> **EXERCISE DIRECTIONS**: Return copies of the lines below that mention "green".

> **DATASET EXCERPTS**:
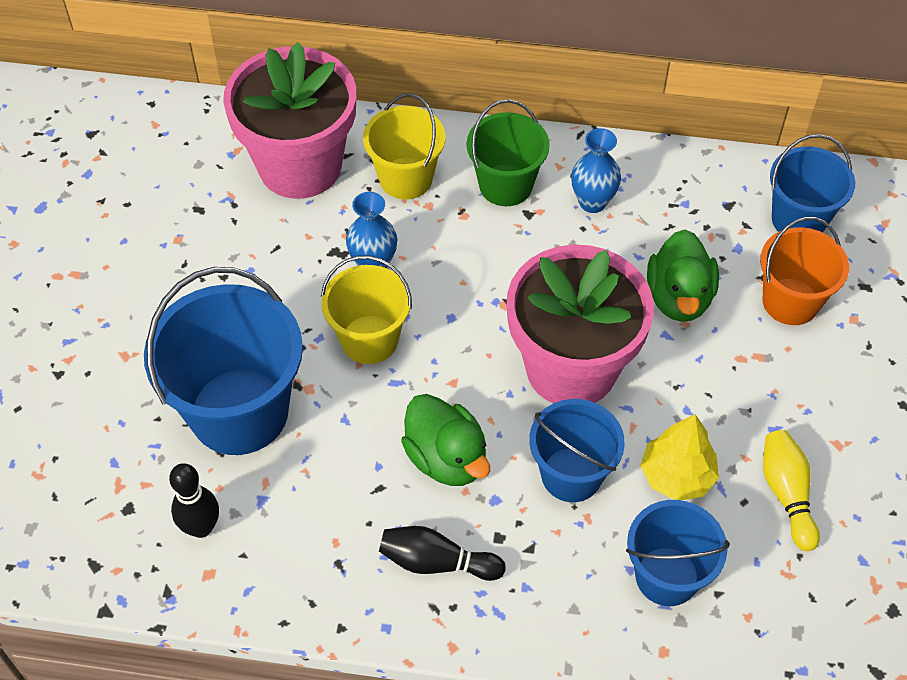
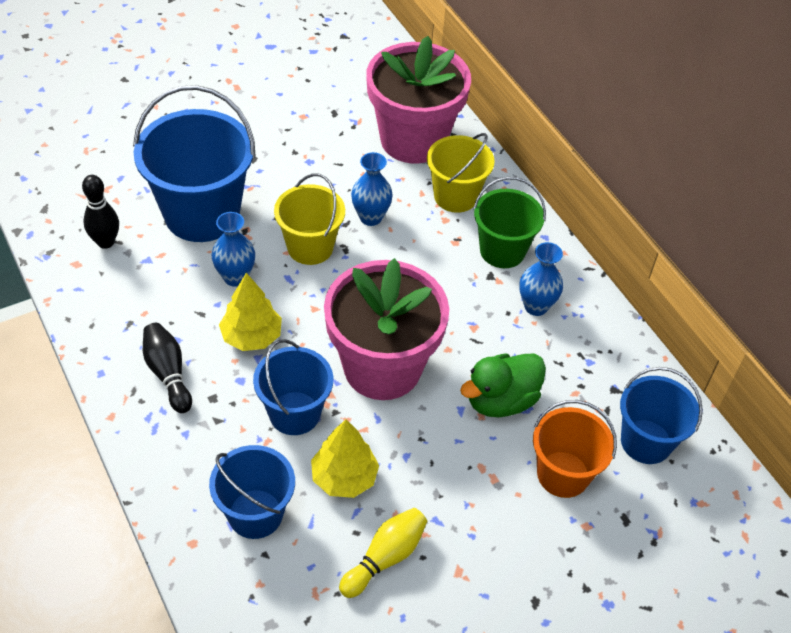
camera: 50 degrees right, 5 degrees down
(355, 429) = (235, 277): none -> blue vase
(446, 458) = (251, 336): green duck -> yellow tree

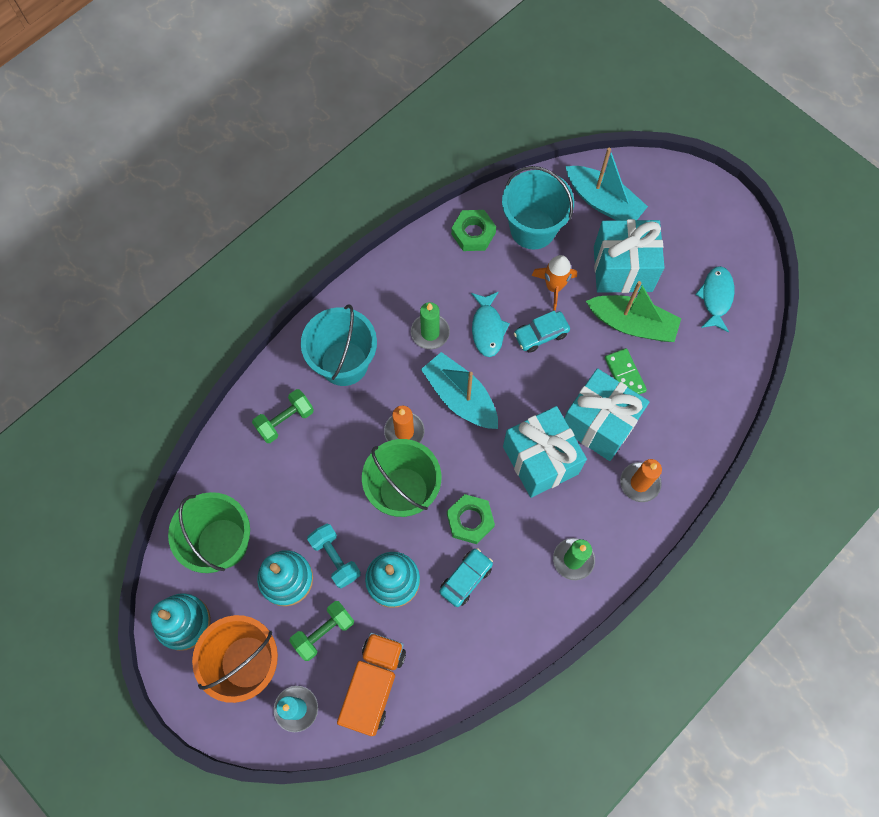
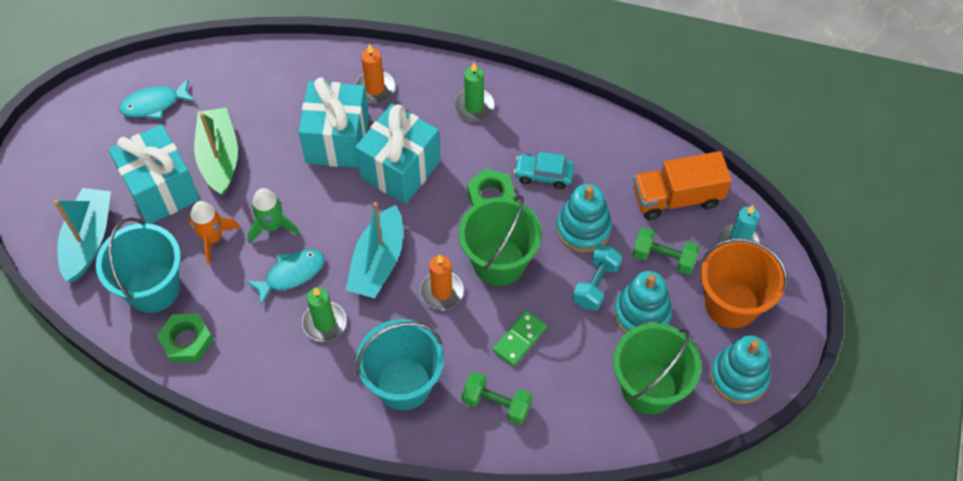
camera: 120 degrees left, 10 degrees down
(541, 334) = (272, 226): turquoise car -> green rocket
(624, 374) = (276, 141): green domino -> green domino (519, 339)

> **OUTPUT OF THE EXERCISE**:
(446, 458) = (251, 336): green duck -> yellow tree
(541, 334) = (272, 226): turquoise car -> green rocket
(624, 374) = (276, 141): green domino -> green domino (519, 339)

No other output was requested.